**WHAT THE TASK REQUIRES**
Each line of the listing below that includes "green" should be reported.

[Start of Attachment]

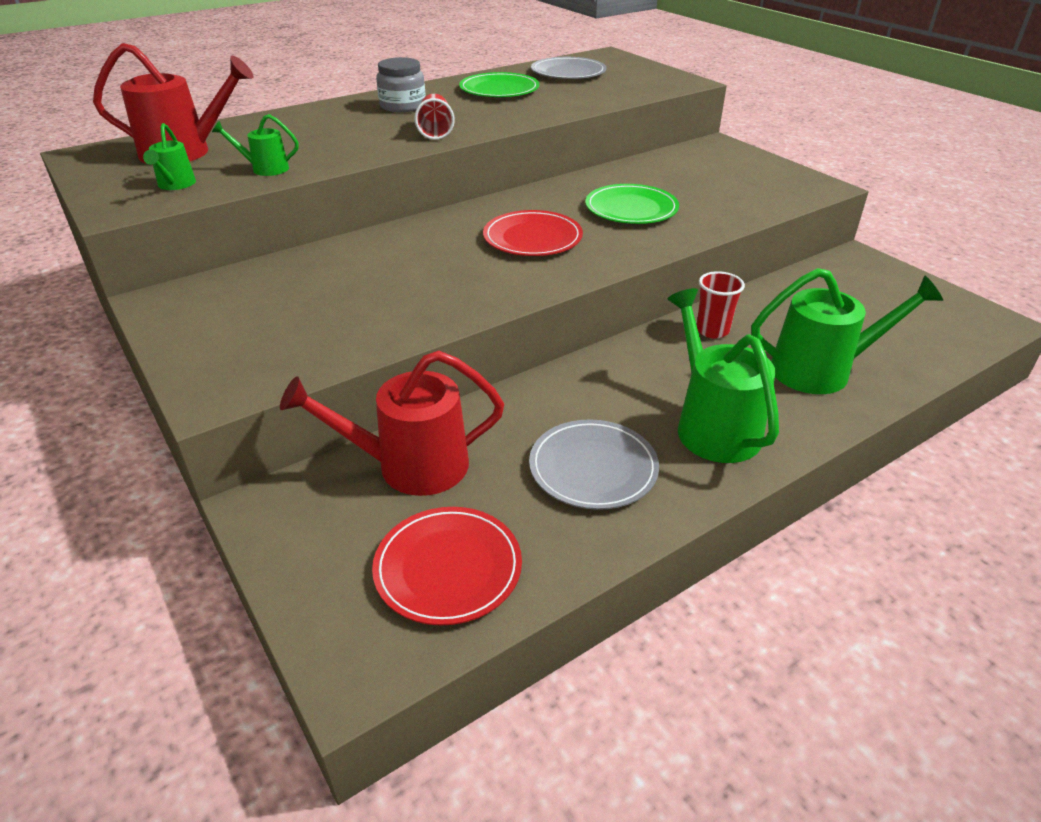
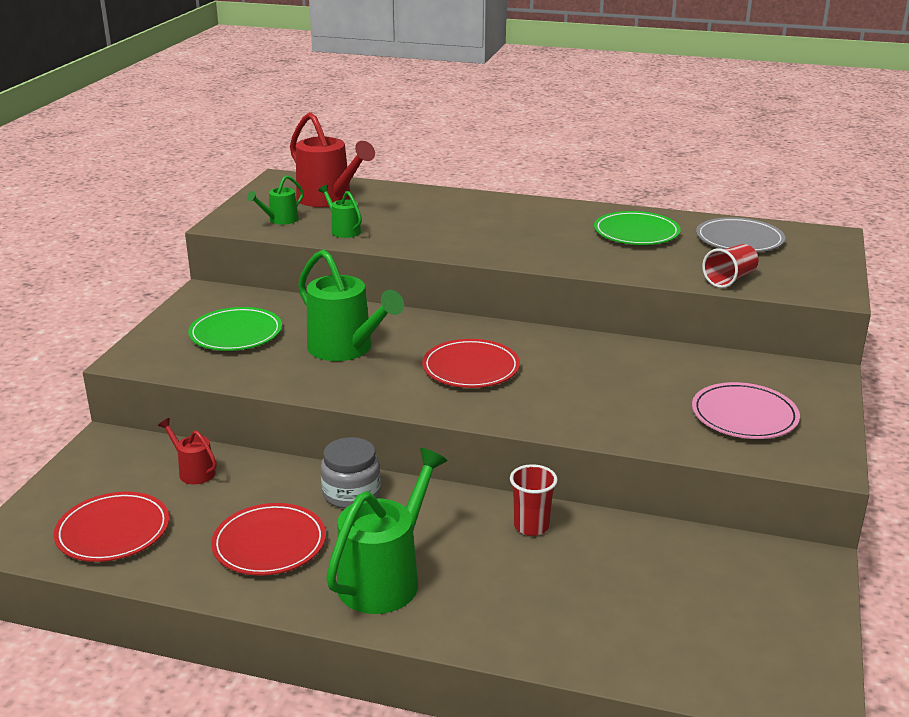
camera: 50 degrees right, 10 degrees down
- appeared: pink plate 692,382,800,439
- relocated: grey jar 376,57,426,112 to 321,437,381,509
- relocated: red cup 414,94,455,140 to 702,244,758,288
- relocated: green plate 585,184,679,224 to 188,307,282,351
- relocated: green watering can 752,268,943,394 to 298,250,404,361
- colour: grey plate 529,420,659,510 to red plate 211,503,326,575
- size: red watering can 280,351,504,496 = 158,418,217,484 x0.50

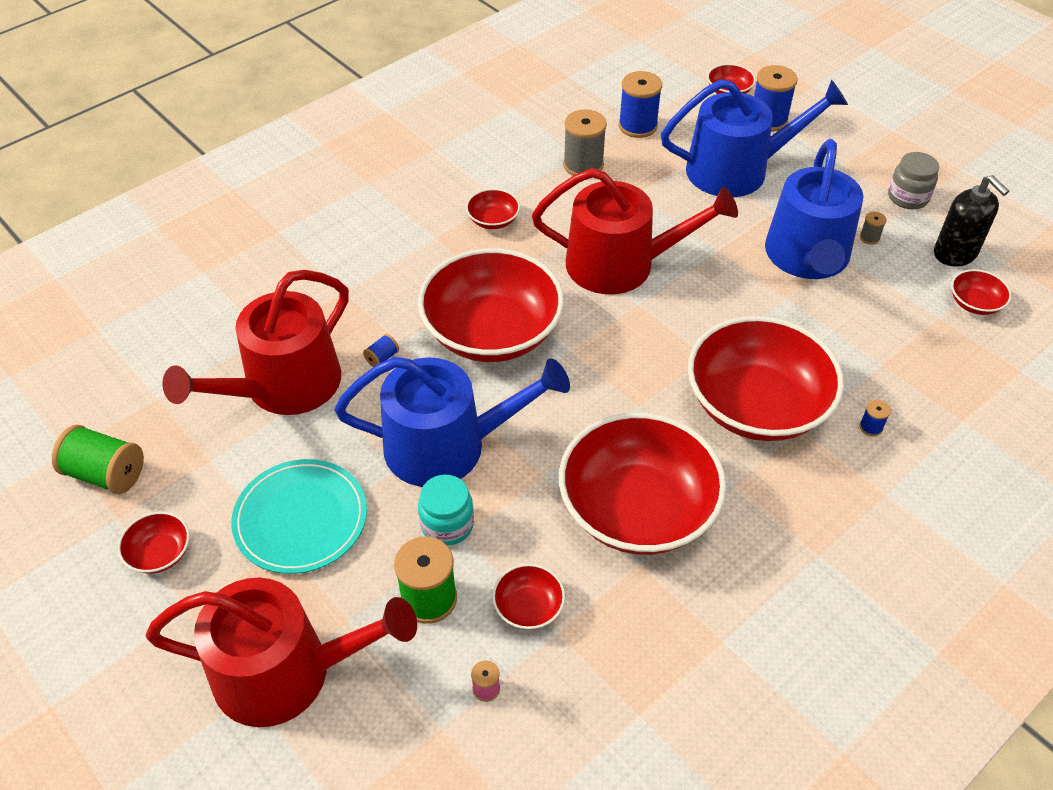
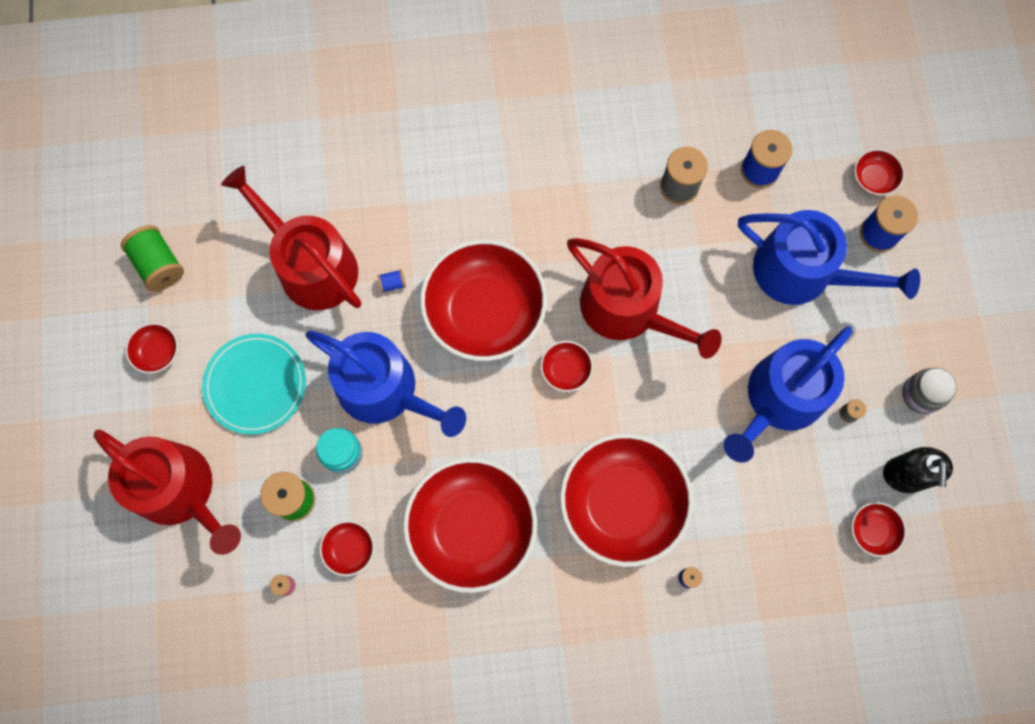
camera: 35 degrees right, 25 degrees up
- relocated: red bowl 466,189,520,229 to 540,341,593,392
- spun: red watering can 162,270,349,415 = 221,166,361,310 60 degrees clockwise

[End of Attachment]

**EXERCISE RESPONSE**
- relocated: green plate 585,184,679,224 to 188,307,282,351
- relocated: green watering can 752,268,943,394 to 298,250,404,361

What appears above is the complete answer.